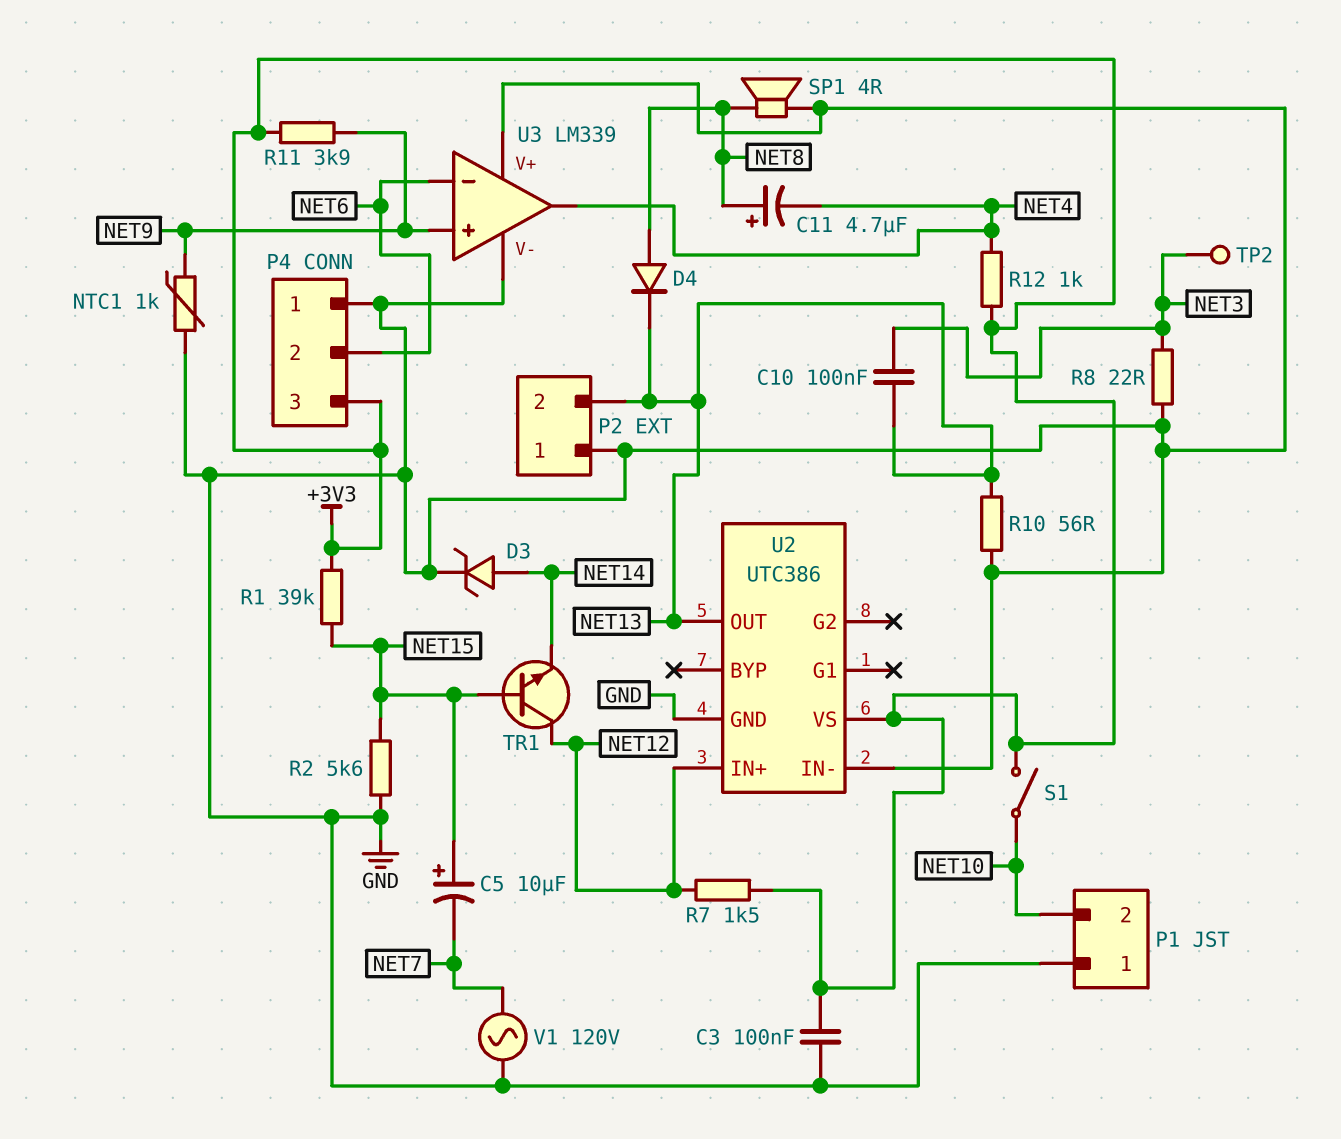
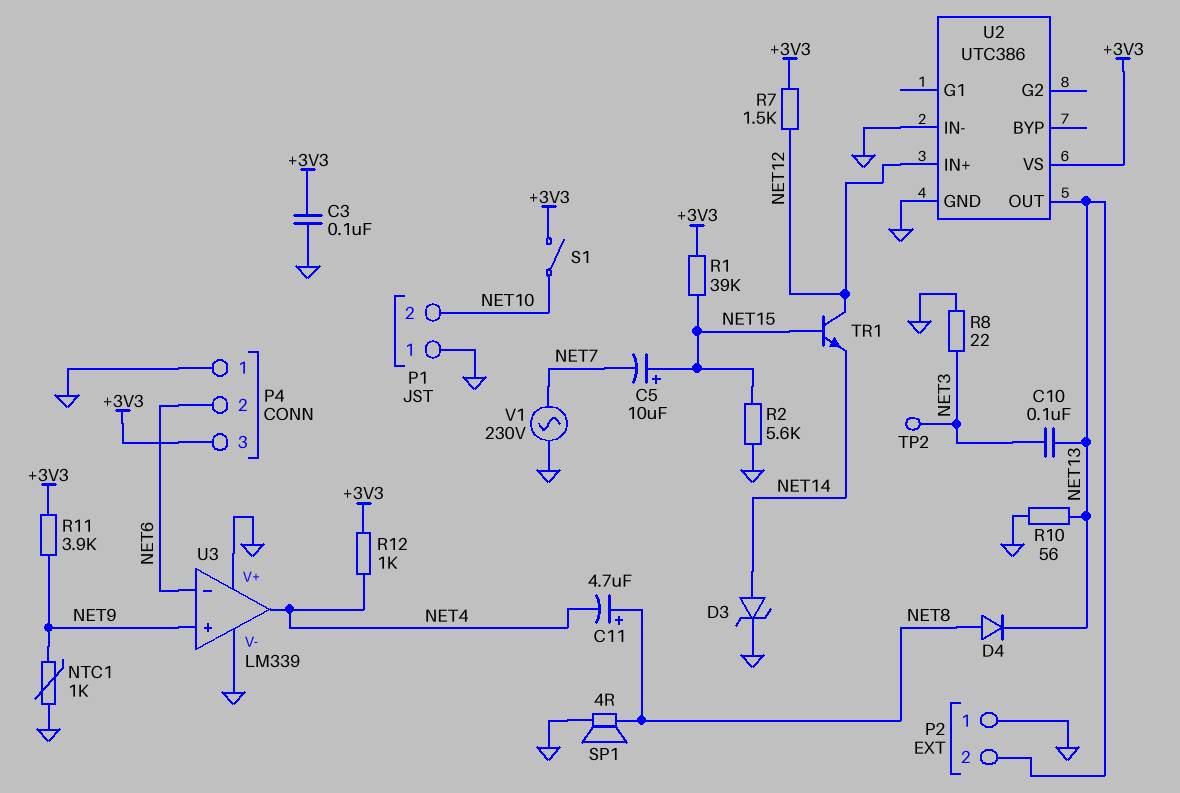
V1: AC 120V (GND, NET7) -> AC 230V (GND, NET7)

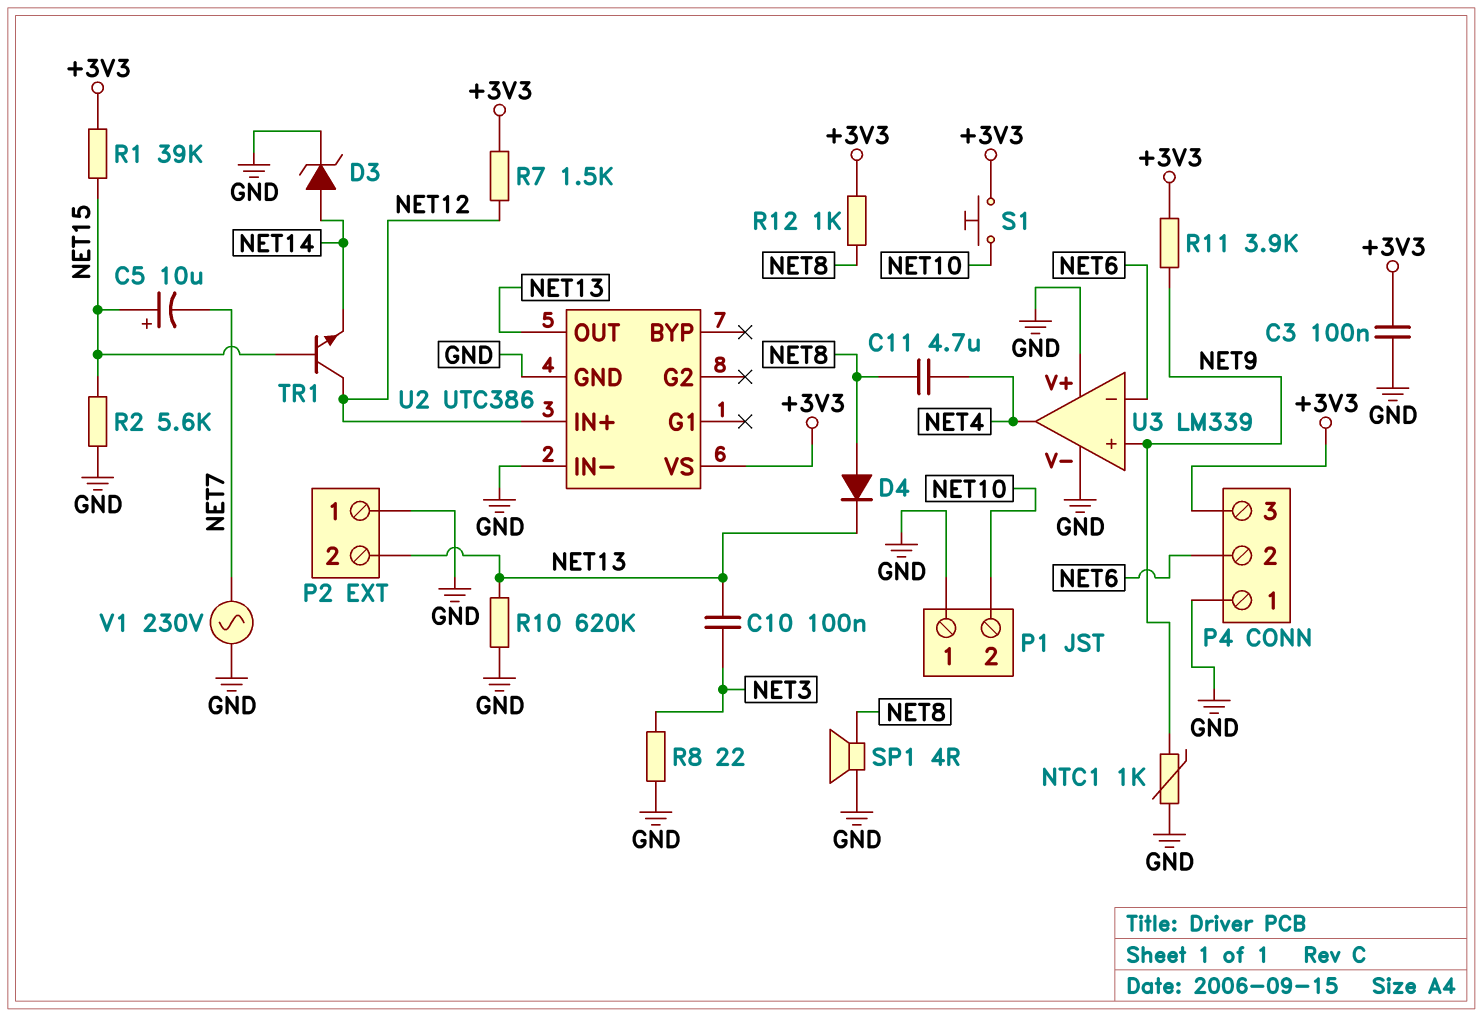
C11: 4.7uF (plus NET8, minus NET4) -> 4.7uF (NET4, NET8)
R10: 56 (GND, NET13) -> 620k (GND, NET13)
R12: 1k (+3V3, NET4) -> 1k (+3V3, NET8)
S1: switch (+3V3, NET10) -> button (+3V3, NET10)
TP2: test point (NET3) -> none

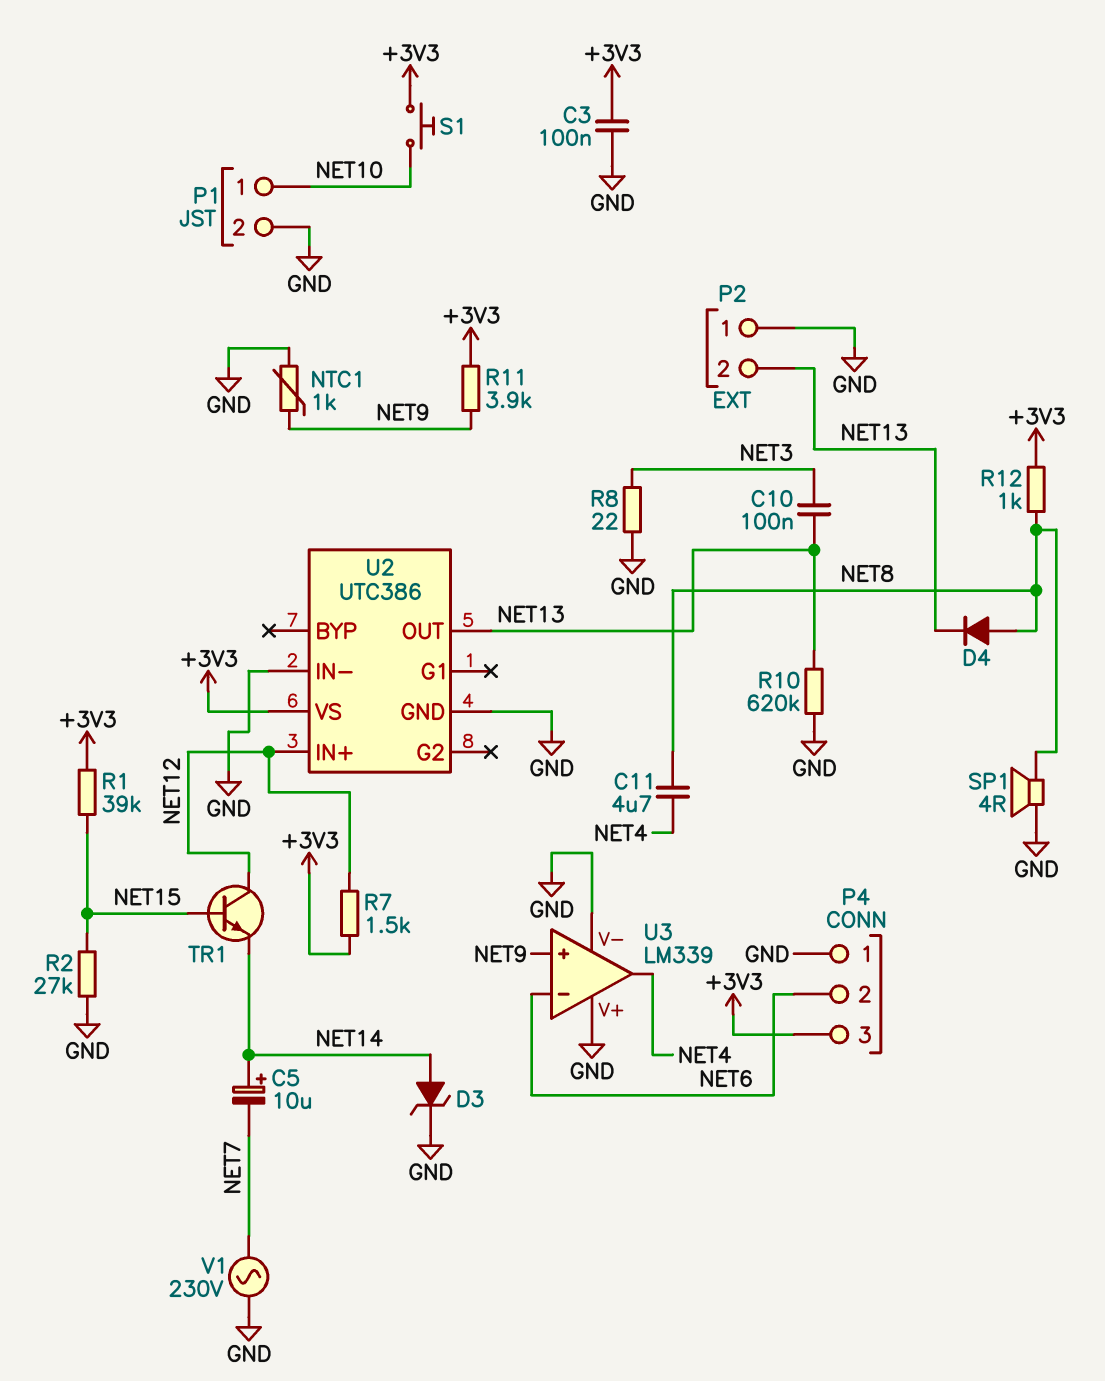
C5: 10uF (plus NET15, minus NET7) -> 10uF (plus NET14, minus NET7)
P1 pin 1: GND -> NET10
P1 pin 2: NET10 -> GND
R2: 5.6k (GND, NET15) -> 27k (GND, NET15)

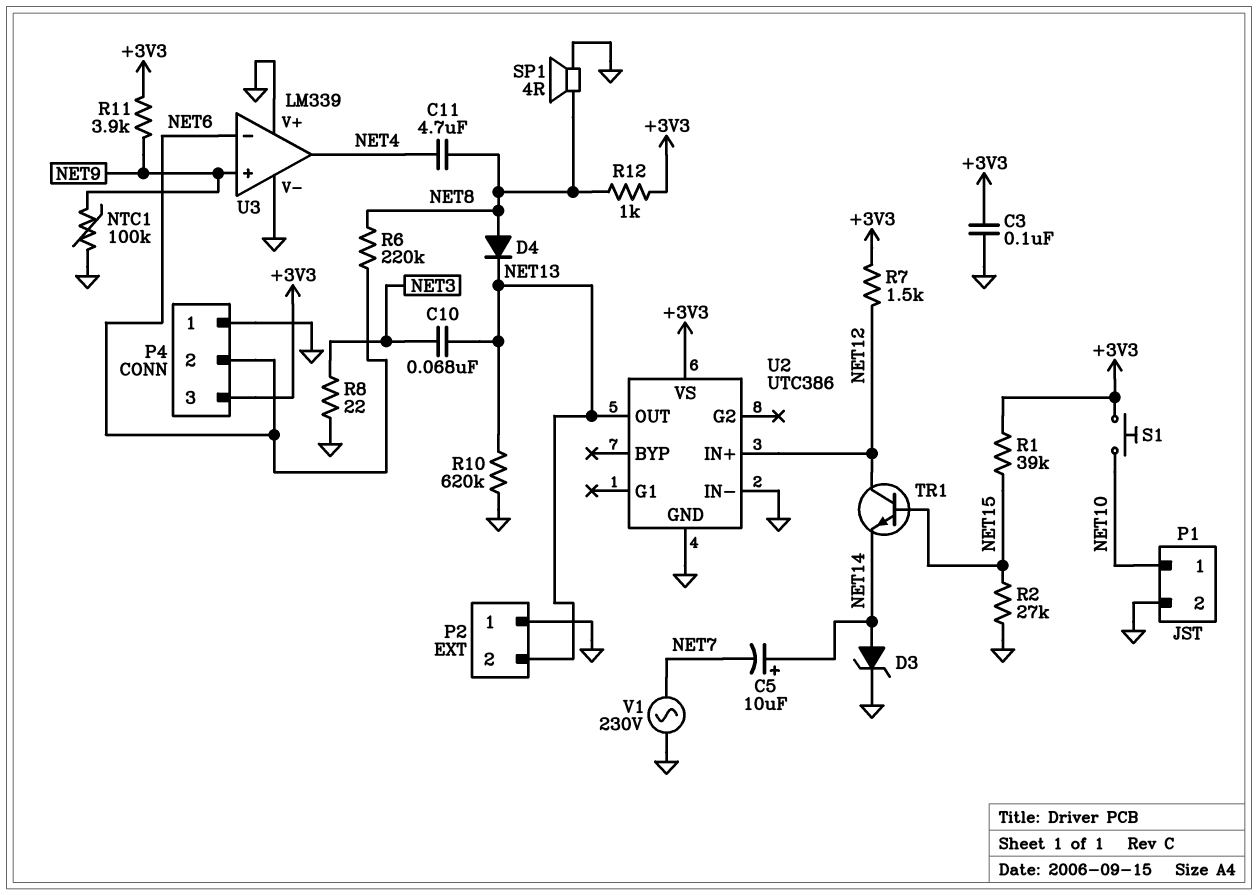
C10: 100nF (NET3, NET13) -> 68nF (NET3, NET13)
NTC1: 1k (GND, NET9) -> 100k (GND, NET9)
R6: none -> 220k (NET6, NET8)

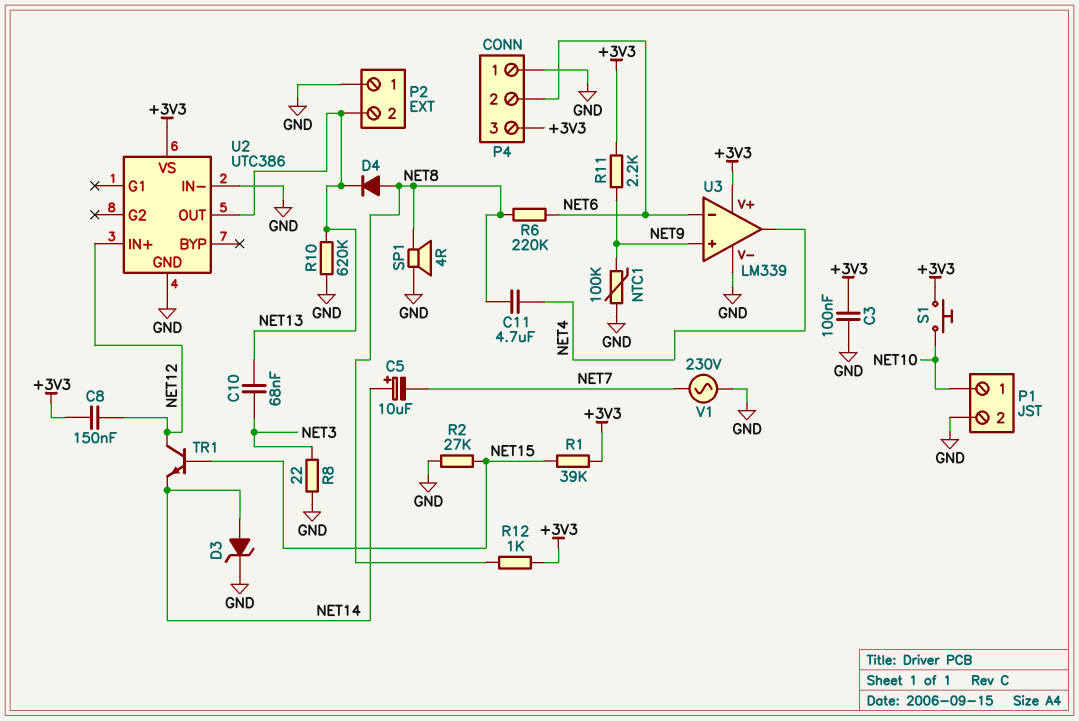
C8: none -> 150nF (+3V3, NET12)
R7: 1.5k (+3V3, NET12) -> none
R11: 3.9k (+3V3, NET9) -> 2.2k (+3V3, NET9)
U3 pin V+: GND -> +3V3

________________________

YOUR INSTRUCTIONS ▸
Would you please retype all the data exactly? Leave out whatever pictures it holds.

WRITTEN RESPONSE ▸
V1: AC 120V (GND, NET7) -> AC 230V (GND, NET7)

C11: 4.7uF (plus NET8, minus NET4) -> 4.7uF (NET4, NET8)
R10: 56 (GND, NET13) -> 620k (GND, NET13)
R12: 1k (+3V3, NET4) -> 1k (+3V3, NET8)
S1: switch (+3V3, NET10) -> button (+3V3, NET10)
TP2: test point (NET3) -> none

C5: 10uF (plus NET15, minus NET7) -> 10uF (plus NET14, minus NET7)
P1 pin 1: GND -> NET10
P1 pin 2: NET10 -> GND
R2: 5.6k (GND, NET15) -> 27k (GND, NET15)

C10: 100nF (NET3, NET13) -> 68nF (NET3, NET13)
NTC1: 1k (GND, NET9) -> 100k (GND, NET9)
R6: none -> 220k (NET6, NET8)

C8: none -> 150nF (+3V3, NET12)
R7: 1.5k (+3V3, NET12) -> none
R11: 3.9k (+3V3, NET9) -> 2.2k (+3V3, NET9)
U3 pin V+: GND -> +3V3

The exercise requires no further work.